WORK REQUIRED: Across these entries, report how many lines include the string "pawn", with nothing but the number.

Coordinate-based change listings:
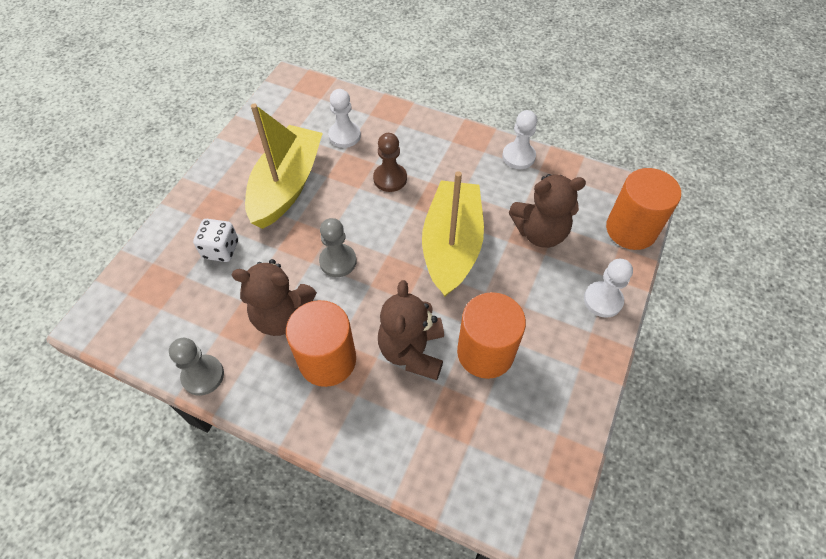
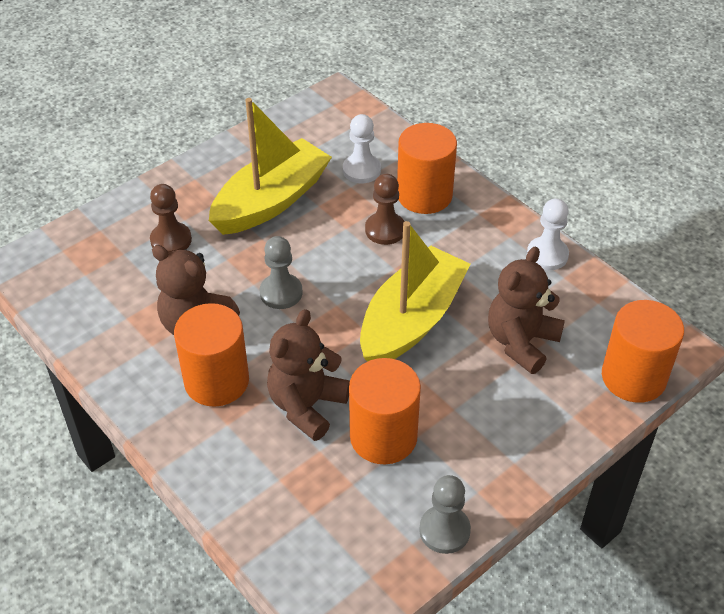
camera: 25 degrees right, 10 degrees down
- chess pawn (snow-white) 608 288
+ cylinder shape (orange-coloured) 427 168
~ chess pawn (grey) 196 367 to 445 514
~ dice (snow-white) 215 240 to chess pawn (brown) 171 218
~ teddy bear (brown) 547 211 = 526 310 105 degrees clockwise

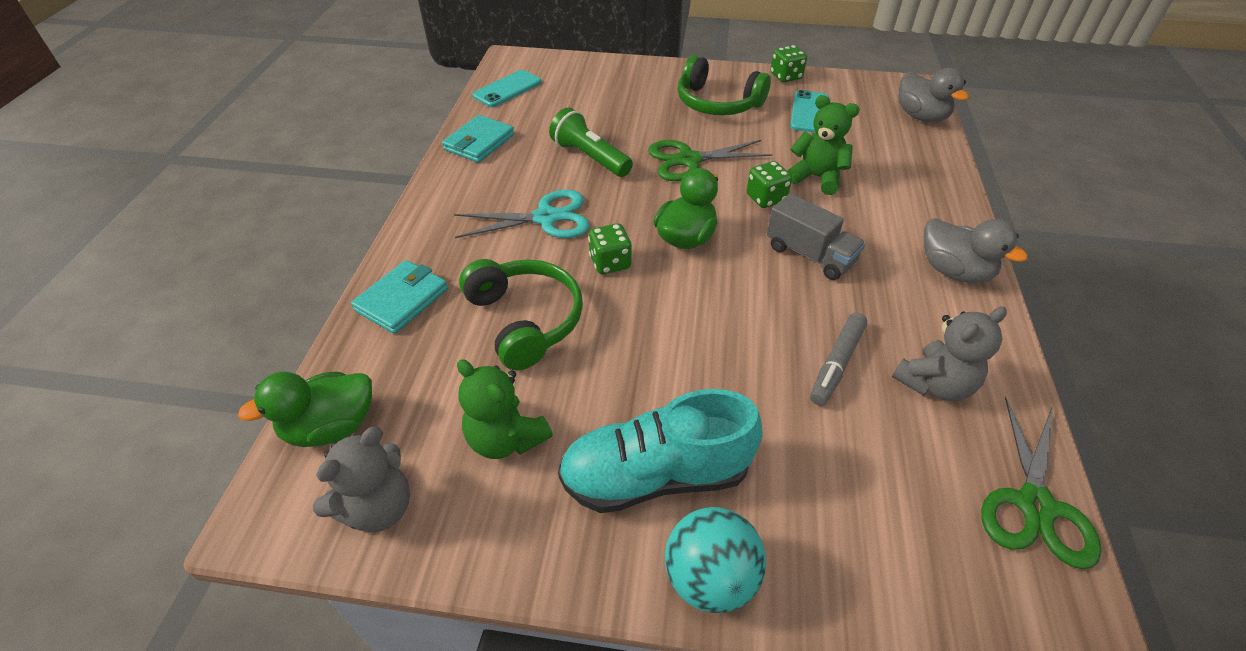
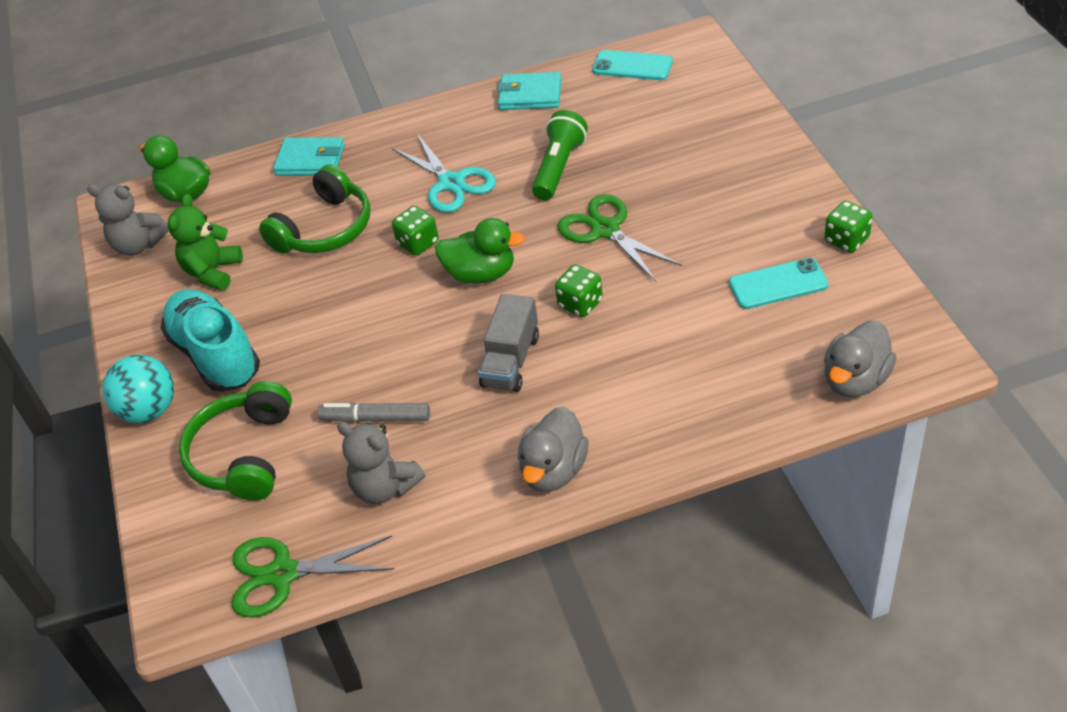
camera: 70 degrees right, 0 degrees up
- teddy bear (green) 824 145
~ headphones (green) 724 85 to 235 441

ANSWER SECTION: 3